Go through the data and copy every line in which "FILT" appears.

*** Data supplied Section Begins ***

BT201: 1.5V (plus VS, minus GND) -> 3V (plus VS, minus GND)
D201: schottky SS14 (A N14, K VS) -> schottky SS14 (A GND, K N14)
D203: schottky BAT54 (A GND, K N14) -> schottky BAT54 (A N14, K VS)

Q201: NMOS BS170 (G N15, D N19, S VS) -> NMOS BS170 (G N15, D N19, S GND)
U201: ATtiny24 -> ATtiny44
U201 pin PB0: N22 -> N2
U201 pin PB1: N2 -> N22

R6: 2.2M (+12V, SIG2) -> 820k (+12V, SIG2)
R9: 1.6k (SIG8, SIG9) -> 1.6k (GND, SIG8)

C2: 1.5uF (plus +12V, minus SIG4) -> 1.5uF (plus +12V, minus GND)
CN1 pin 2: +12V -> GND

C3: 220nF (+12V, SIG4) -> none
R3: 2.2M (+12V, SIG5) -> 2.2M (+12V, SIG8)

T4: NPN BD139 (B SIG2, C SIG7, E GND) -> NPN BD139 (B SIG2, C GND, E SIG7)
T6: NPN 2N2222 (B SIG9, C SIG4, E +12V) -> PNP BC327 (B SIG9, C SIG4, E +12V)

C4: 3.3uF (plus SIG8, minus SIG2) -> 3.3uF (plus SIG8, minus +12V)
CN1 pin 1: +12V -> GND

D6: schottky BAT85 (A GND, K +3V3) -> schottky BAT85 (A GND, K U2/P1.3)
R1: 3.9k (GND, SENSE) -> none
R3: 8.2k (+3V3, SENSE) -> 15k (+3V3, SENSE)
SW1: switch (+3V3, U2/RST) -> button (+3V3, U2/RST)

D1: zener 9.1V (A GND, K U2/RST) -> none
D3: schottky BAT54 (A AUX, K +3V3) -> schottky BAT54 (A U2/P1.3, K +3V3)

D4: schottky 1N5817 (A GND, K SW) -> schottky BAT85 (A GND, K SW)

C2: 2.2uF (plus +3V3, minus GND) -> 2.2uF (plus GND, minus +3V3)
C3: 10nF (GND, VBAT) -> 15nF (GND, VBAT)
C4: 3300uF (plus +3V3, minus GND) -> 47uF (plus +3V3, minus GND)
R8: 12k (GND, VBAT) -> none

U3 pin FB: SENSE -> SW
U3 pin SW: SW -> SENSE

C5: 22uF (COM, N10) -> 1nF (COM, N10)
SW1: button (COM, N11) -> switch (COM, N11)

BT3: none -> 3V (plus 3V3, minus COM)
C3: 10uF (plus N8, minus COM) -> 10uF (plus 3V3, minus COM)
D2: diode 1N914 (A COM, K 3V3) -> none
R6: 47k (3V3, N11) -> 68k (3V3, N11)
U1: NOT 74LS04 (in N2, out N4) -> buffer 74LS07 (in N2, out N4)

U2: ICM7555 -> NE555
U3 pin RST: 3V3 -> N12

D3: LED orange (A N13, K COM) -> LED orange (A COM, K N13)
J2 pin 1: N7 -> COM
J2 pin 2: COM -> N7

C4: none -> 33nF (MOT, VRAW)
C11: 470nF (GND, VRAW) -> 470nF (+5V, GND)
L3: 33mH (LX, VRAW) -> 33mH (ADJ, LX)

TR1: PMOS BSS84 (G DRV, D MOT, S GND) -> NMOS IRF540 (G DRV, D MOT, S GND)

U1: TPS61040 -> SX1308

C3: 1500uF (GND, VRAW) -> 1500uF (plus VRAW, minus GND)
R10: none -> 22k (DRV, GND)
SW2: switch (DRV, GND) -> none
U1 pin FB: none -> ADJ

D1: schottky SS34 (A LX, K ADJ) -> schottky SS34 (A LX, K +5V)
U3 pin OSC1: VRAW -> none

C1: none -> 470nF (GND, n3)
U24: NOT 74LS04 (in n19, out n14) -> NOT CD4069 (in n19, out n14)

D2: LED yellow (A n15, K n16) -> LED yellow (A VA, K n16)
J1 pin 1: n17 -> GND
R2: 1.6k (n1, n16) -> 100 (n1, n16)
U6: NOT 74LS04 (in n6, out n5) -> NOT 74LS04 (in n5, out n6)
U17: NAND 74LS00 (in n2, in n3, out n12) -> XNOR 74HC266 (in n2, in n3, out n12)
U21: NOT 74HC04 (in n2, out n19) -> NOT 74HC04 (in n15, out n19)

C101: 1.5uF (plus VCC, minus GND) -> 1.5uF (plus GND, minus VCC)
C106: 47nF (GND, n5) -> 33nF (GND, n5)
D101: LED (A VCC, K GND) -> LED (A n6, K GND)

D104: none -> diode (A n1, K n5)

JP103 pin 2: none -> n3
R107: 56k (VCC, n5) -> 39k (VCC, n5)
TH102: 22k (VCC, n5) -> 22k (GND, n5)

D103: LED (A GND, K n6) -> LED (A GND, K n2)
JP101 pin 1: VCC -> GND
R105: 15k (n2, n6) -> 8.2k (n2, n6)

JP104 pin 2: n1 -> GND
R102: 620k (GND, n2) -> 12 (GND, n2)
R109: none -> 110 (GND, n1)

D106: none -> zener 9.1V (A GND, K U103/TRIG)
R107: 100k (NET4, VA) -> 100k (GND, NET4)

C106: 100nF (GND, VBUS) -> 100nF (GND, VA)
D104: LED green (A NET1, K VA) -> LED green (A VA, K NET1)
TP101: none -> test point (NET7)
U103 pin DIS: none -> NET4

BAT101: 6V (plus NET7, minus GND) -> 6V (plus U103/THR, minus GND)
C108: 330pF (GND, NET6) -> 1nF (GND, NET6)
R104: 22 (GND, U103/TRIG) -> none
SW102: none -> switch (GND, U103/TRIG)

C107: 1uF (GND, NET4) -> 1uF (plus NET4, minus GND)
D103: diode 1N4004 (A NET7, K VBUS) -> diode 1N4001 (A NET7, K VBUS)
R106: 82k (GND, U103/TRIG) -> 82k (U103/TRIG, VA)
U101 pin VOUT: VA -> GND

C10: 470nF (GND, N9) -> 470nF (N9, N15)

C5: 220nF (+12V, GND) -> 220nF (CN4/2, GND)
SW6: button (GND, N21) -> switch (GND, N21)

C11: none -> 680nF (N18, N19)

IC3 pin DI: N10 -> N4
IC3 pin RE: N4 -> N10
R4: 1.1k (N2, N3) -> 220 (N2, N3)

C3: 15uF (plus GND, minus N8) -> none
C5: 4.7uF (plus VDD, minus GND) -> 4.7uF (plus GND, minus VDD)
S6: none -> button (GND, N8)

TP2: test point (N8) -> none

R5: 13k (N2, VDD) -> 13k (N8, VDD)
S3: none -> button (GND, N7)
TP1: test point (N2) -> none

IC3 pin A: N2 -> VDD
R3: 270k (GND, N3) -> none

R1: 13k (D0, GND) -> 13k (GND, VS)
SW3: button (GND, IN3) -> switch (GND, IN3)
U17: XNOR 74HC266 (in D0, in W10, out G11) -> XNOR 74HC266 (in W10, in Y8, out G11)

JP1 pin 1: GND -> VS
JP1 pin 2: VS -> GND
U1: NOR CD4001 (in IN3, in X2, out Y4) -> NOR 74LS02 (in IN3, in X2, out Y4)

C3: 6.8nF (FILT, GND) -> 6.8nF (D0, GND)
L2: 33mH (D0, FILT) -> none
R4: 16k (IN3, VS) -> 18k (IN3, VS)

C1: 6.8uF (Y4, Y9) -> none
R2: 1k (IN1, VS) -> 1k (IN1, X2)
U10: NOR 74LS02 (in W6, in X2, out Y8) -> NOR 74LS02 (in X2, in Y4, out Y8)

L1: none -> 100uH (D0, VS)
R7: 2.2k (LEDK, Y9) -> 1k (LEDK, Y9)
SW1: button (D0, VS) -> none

*** Data supplied Section Ends ***

§ Written answer:
C3: 6.8nF (FILT, GND) -> 6.8nF (D0, GND)
L2: 33mH (D0, FILT) -> none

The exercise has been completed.